**What to produce:** Which of the lines in the data mention the string "AUDIO"? List them all.

··· Given records

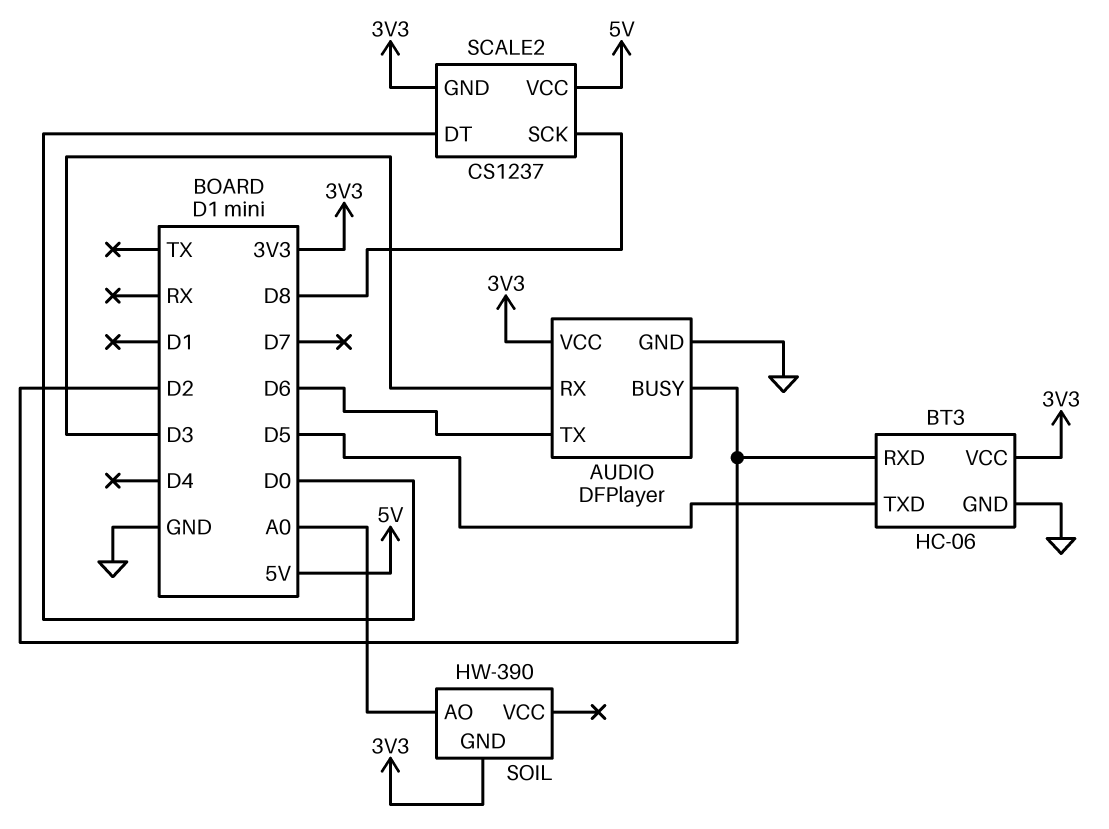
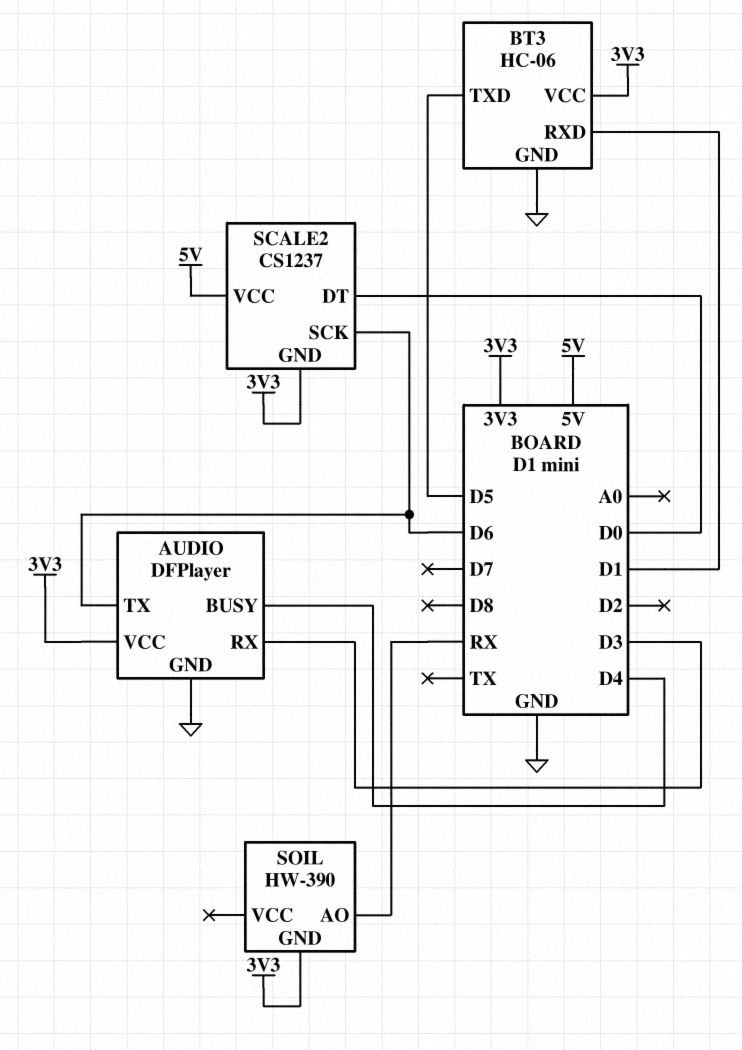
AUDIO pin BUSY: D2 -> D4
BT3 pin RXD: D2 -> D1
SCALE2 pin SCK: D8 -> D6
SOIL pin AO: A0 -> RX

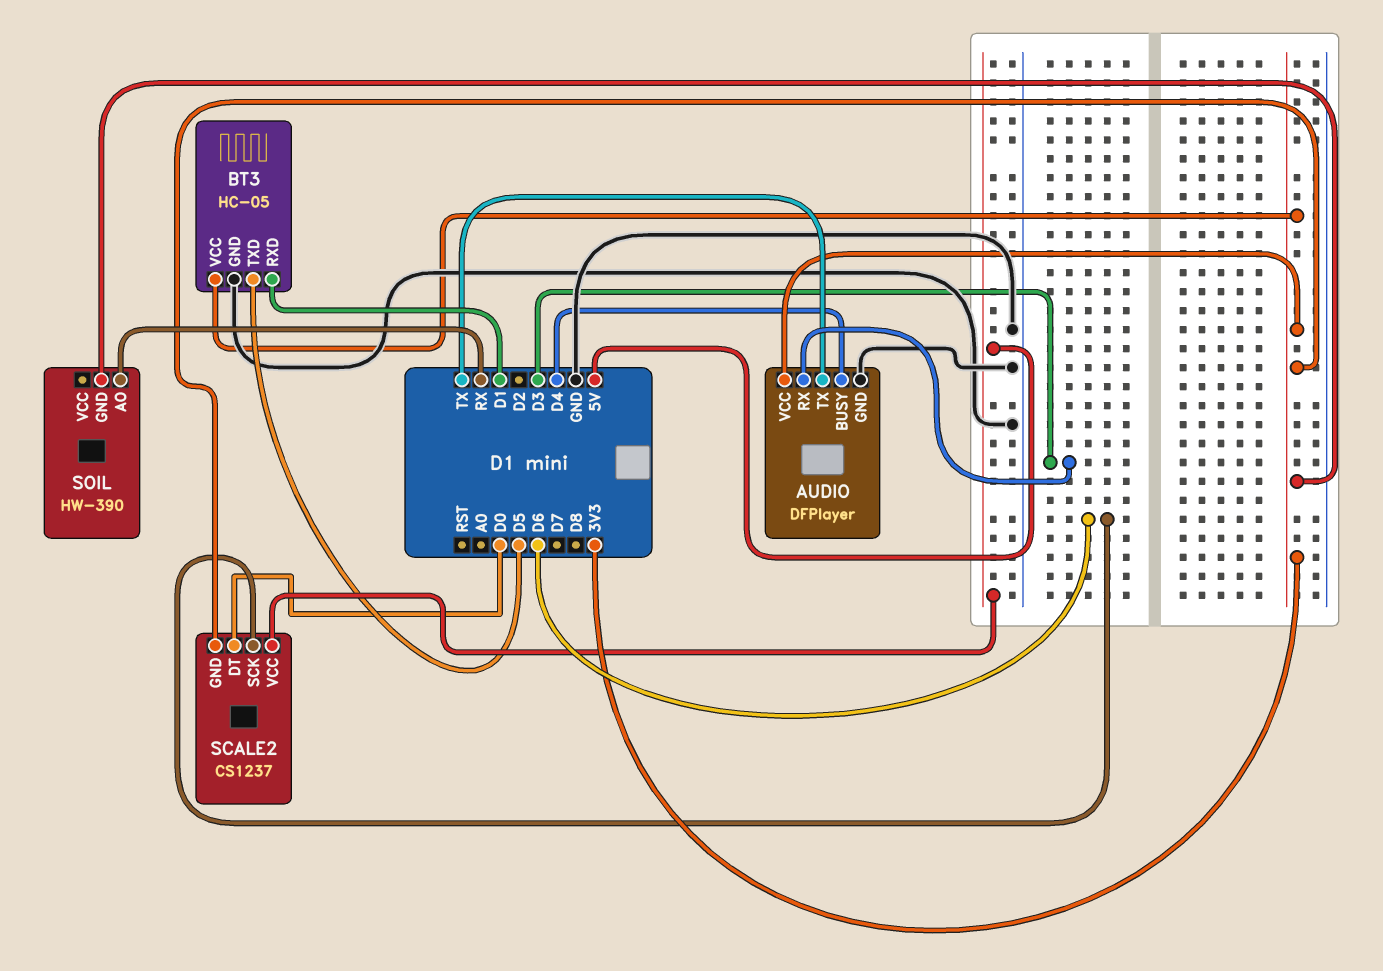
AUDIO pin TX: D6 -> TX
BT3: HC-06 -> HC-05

······

**Result of the exercise:**
AUDIO pin BUSY: D2 -> D4
AUDIO pin TX: D6 -> TX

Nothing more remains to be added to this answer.